WHAT THE TASK REQUIRES » Go through the entries below and copy every line that holds the word "cylinder".

RECORDED INFORMATION »
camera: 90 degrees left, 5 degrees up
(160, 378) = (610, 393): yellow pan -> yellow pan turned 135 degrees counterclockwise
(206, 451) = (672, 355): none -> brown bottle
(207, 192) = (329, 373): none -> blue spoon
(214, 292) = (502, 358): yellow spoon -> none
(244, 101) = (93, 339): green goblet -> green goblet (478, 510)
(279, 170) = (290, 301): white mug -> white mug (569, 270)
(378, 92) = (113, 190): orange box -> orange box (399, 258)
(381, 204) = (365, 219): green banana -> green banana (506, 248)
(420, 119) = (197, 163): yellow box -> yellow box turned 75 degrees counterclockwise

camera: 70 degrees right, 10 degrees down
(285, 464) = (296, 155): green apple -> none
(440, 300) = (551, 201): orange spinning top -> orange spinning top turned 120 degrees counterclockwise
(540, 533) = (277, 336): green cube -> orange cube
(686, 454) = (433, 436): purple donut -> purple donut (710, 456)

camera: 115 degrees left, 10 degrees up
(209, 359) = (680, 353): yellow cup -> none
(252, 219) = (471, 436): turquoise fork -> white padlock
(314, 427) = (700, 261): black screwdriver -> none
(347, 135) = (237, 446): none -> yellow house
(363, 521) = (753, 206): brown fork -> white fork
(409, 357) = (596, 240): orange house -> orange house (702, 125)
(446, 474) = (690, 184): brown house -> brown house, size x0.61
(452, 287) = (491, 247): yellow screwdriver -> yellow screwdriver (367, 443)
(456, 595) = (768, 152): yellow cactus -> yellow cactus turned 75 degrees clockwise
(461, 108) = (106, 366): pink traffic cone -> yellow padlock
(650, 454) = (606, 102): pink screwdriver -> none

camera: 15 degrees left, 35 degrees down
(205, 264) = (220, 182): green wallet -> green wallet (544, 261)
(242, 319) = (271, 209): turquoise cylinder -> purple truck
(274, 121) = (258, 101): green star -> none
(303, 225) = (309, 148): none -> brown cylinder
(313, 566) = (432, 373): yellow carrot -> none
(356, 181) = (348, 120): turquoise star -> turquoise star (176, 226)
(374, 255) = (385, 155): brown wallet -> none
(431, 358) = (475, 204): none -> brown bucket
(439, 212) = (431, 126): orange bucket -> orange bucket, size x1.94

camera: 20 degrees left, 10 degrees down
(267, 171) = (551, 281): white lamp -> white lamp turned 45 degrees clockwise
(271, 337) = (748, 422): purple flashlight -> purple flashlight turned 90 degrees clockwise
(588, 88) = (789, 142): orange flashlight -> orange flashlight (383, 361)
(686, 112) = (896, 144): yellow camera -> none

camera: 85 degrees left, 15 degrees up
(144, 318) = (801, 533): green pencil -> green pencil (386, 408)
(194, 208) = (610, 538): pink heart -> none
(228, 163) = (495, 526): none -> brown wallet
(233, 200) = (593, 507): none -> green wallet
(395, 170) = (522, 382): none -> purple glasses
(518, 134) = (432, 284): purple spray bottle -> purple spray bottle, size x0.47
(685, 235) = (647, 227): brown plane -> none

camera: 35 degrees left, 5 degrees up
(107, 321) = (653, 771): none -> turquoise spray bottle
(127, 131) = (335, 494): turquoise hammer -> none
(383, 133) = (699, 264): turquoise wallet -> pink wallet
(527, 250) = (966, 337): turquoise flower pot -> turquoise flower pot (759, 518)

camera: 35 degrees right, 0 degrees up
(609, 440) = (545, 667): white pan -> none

OUTPUT FOR THIS TASK »
(242, 319) = (271, 209): turquoise cylinder -> purple truck
(303, 225) = (309, 148): none -> brown cylinder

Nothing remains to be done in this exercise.